**WORK REQUEST:** Look over the material for the string "fish". Copy every line where it turns up.
[Opening SUPPLIED RECORDS section]
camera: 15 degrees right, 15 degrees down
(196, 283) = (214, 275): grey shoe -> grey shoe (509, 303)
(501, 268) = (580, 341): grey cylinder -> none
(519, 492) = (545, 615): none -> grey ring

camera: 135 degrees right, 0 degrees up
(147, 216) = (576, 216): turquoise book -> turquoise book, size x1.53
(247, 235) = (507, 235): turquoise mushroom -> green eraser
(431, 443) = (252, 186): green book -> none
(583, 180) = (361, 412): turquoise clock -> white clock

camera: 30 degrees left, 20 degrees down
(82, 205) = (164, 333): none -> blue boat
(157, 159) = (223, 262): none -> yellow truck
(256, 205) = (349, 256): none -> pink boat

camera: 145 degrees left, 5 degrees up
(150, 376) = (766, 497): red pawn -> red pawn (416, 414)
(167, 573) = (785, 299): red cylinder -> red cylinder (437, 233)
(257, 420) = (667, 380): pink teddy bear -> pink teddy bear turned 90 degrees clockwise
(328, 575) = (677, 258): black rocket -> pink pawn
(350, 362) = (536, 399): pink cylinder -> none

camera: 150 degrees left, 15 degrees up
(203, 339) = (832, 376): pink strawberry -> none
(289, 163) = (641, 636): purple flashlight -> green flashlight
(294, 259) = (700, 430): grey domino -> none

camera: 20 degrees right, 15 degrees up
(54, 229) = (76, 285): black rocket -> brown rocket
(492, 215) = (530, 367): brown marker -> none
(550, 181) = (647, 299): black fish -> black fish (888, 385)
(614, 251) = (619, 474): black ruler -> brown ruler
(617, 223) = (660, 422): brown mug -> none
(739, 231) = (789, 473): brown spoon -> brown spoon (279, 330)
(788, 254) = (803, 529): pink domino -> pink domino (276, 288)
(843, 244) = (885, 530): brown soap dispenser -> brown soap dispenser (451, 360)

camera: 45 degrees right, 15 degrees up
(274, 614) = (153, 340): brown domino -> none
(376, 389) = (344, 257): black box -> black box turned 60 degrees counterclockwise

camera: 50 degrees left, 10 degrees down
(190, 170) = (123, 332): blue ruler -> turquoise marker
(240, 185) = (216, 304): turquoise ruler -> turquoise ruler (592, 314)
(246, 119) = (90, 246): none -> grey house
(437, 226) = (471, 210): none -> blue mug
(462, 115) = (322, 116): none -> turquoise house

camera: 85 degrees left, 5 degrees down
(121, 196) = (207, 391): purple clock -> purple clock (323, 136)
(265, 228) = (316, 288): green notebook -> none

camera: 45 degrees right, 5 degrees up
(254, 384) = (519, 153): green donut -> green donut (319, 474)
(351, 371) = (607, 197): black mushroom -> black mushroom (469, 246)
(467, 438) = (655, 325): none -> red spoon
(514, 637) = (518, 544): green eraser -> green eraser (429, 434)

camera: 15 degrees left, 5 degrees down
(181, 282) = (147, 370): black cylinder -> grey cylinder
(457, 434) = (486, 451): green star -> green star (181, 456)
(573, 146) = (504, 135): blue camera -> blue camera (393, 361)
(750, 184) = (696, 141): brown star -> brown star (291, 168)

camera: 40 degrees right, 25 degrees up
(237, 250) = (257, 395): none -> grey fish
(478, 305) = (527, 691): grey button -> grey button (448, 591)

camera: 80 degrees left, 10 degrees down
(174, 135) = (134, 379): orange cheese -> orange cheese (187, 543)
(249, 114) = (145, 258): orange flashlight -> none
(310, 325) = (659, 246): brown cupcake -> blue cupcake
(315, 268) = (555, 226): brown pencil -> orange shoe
[Closing SUPPLIED RECORDS section]
**EXERCISE OUTPUT:**
(550, 181) = (647, 299): black fish -> black fish (888, 385)
(237, 250) = (257, 395): none -> grey fish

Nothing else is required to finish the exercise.